[WHAT IS BEING ASKED]:
Reproduce everything from "Return every road" down to "road 2 (motorway): [(51,511),(357,441),(511,394)]", swapping "excluded" for "omitted" and leaving the rest unchanged.

[DATA FOR PROCESSING]:
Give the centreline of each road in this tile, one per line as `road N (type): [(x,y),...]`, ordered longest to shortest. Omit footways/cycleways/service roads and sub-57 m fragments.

--

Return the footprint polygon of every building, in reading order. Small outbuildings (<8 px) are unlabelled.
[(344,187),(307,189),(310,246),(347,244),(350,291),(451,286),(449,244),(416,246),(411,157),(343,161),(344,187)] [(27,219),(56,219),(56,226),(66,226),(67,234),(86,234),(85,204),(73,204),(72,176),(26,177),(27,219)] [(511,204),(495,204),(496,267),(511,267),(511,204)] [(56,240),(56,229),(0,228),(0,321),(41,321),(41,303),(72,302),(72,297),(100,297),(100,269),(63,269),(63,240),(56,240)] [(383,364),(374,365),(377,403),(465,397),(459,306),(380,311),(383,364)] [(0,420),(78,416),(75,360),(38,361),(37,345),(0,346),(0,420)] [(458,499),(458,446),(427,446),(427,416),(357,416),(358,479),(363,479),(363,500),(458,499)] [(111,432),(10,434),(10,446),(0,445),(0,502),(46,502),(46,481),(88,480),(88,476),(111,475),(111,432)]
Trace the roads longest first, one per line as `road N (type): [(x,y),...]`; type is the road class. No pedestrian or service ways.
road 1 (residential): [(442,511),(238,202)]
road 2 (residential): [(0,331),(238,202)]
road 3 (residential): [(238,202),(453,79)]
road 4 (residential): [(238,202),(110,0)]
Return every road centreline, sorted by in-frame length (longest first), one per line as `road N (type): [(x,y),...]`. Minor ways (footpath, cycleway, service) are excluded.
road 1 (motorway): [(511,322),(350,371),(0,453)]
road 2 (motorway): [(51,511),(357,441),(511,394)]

[THE RESULT]:
Return every road centreline, sorted by in-frame length (longest first), one per line as `road N (type): [(x,y),...]`. Minor ways (footpath, cycleway, service) are omitted.
road 1 (motorway): [(511,322),(350,371),(0,453)]
road 2 (motorway): [(51,511),(357,441),(511,394)]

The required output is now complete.